Set task —
Print the section of the records below that opens with the line containing "purple rectangle: rotated" and closes with the line containing "cyan rectangle: moved 13 px right, 2 px up", including both of those lines, and copy every line without changes.

◆ ◆ ◆ ◆ ◆

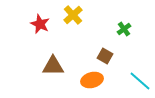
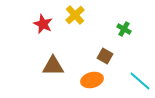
yellow cross: moved 2 px right
red star: moved 3 px right
green cross: rotated 24 degrees counterclockwise
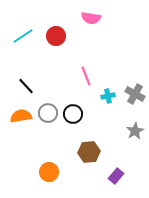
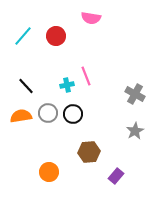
cyan line: rotated 15 degrees counterclockwise
cyan cross: moved 41 px left, 11 px up
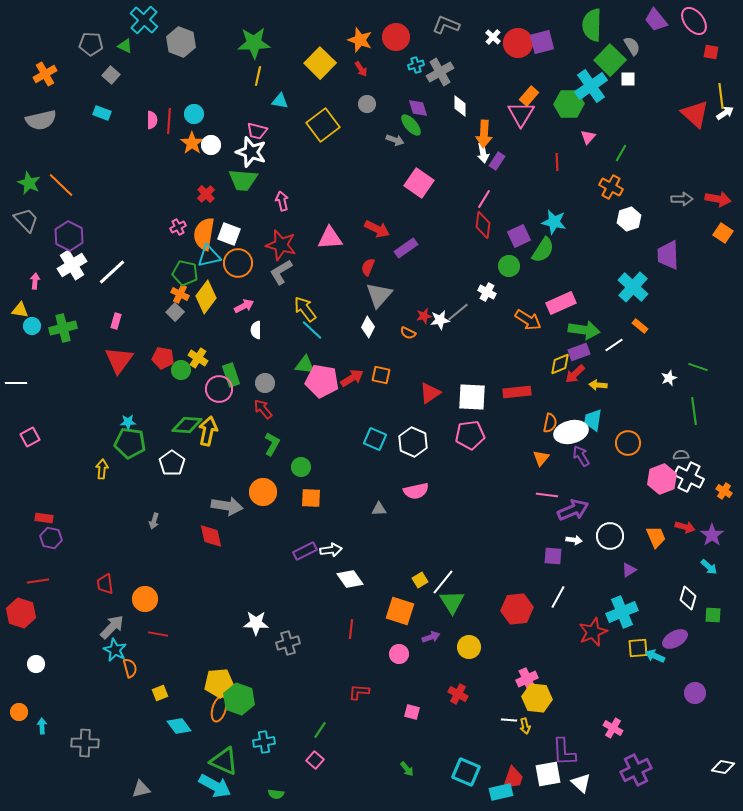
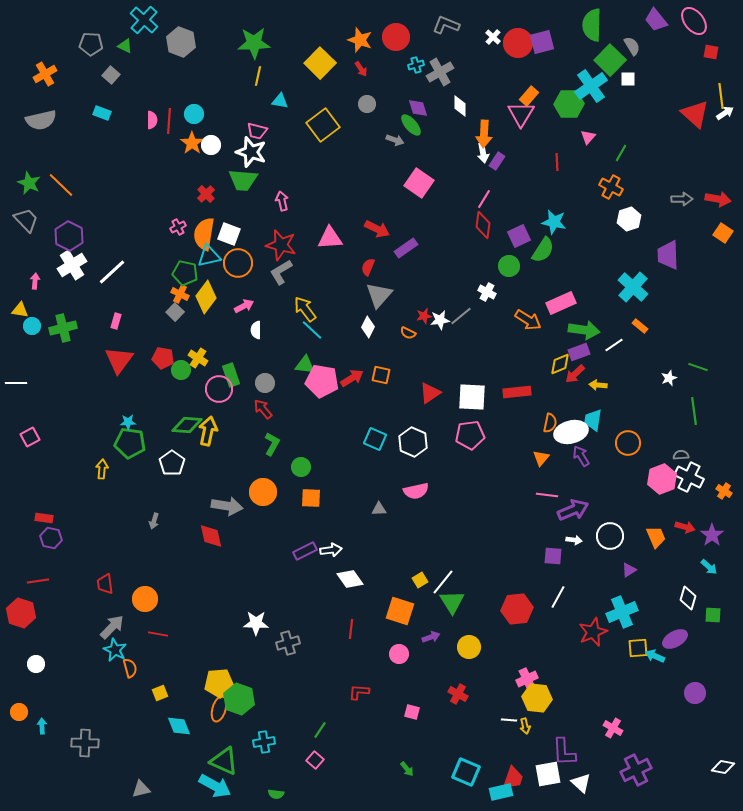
gray line at (458, 312): moved 3 px right, 4 px down
cyan diamond at (179, 726): rotated 15 degrees clockwise
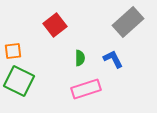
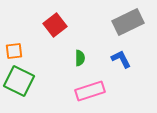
gray rectangle: rotated 16 degrees clockwise
orange square: moved 1 px right
blue L-shape: moved 8 px right
pink rectangle: moved 4 px right, 2 px down
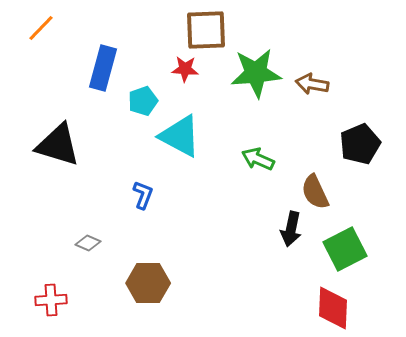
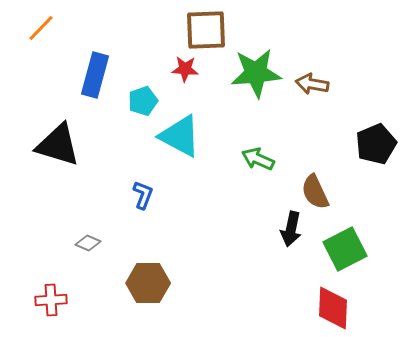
blue rectangle: moved 8 px left, 7 px down
black pentagon: moved 16 px right
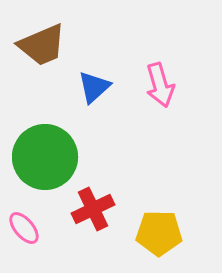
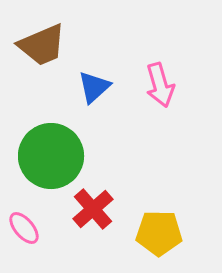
green circle: moved 6 px right, 1 px up
red cross: rotated 15 degrees counterclockwise
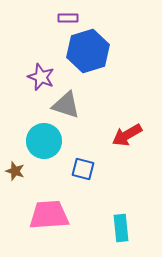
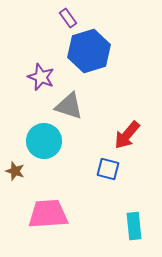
purple rectangle: rotated 54 degrees clockwise
blue hexagon: moved 1 px right
gray triangle: moved 3 px right, 1 px down
red arrow: rotated 20 degrees counterclockwise
blue square: moved 25 px right
pink trapezoid: moved 1 px left, 1 px up
cyan rectangle: moved 13 px right, 2 px up
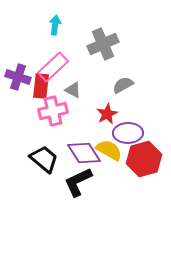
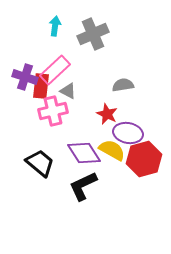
cyan arrow: moved 1 px down
gray cross: moved 10 px left, 10 px up
pink rectangle: moved 2 px right, 3 px down
purple cross: moved 7 px right
gray semicircle: rotated 20 degrees clockwise
gray triangle: moved 5 px left, 1 px down
red star: rotated 20 degrees counterclockwise
purple ellipse: rotated 12 degrees clockwise
yellow semicircle: moved 3 px right
black trapezoid: moved 4 px left, 4 px down
black L-shape: moved 5 px right, 4 px down
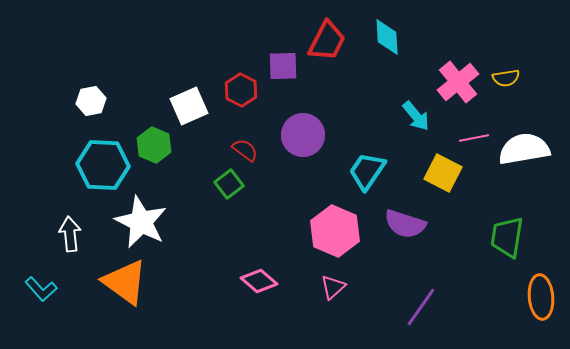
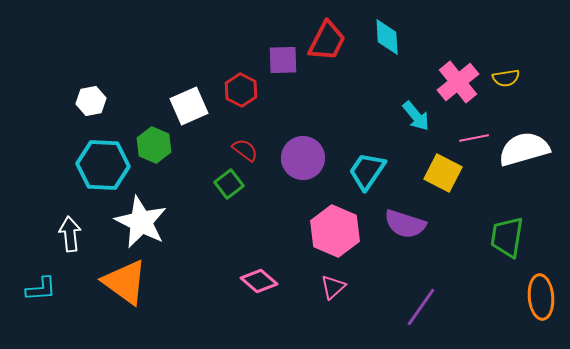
purple square: moved 6 px up
purple circle: moved 23 px down
white semicircle: rotated 6 degrees counterclockwise
cyan L-shape: rotated 52 degrees counterclockwise
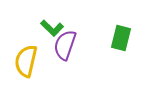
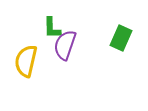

◆ ◆ ◆ ◆ ◆

Answer to this exercise —
purple rectangle: rotated 54 degrees clockwise
blue hexagon: moved 1 px right
gray triangle: moved 3 px right, 1 px down
red arrow: rotated 20 degrees counterclockwise
blue square: moved 25 px right
pink trapezoid: moved 1 px left, 1 px up
cyan rectangle: moved 13 px right, 2 px up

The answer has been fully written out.